Segment Start: Provided data

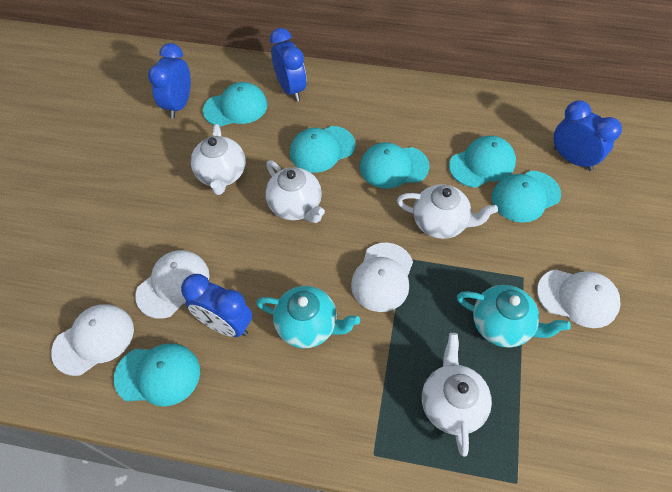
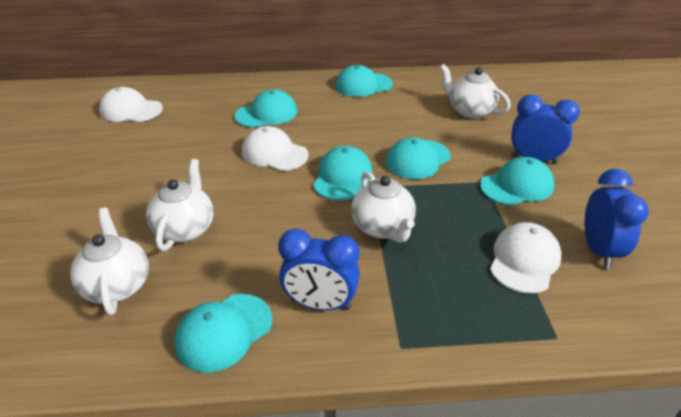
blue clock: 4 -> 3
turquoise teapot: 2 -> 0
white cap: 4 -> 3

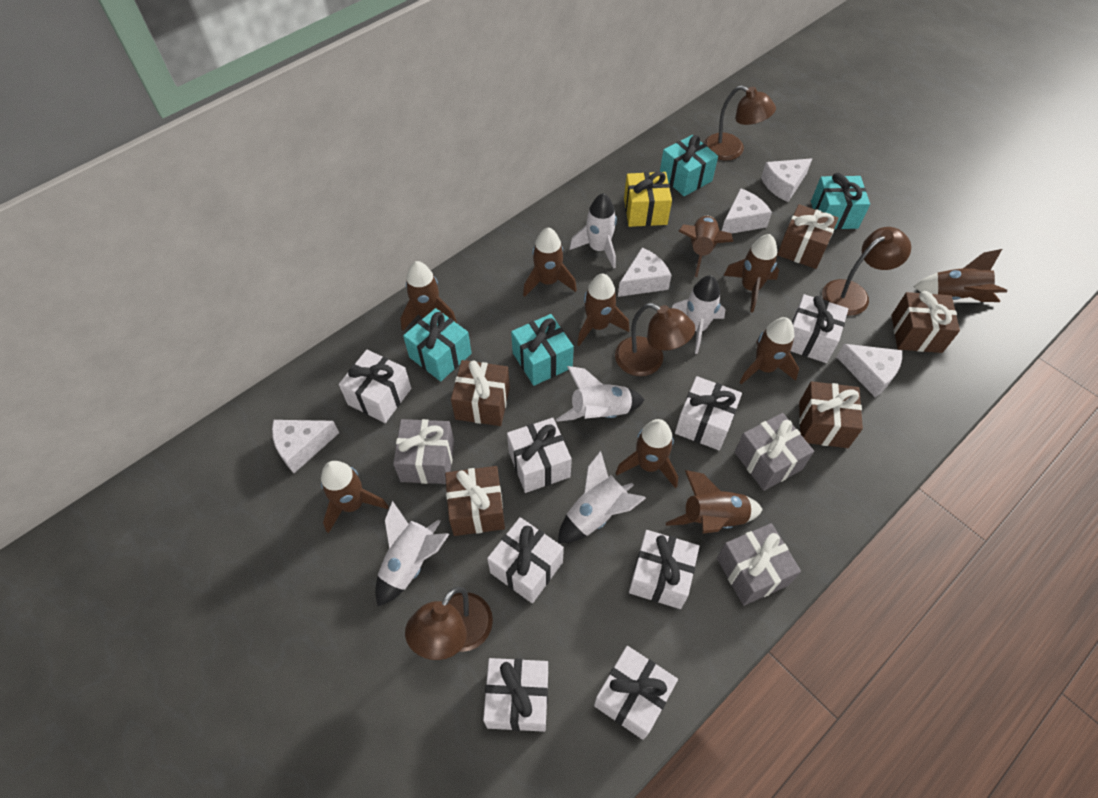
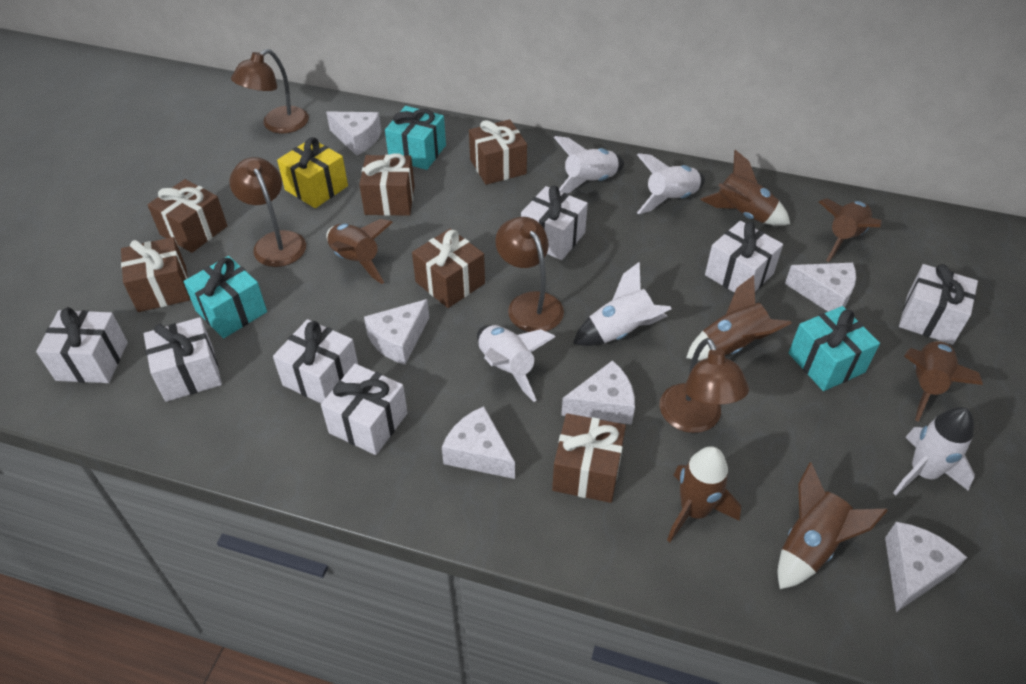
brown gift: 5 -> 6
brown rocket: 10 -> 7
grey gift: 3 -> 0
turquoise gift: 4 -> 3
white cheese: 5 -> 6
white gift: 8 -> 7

Segment End: Provided data

Problem details:
Write the material out again word for word and omit any images.

Exercise response:
blue clock: 4 -> 3
turquoise teapot: 2 -> 0
white cap: 4 -> 3

brown gift: 5 -> 6
brown rocket: 10 -> 7
grey gift: 3 -> 0
turquoise gift: 4 -> 3
white cheese: 5 -> 6
white gift: 8 -> 7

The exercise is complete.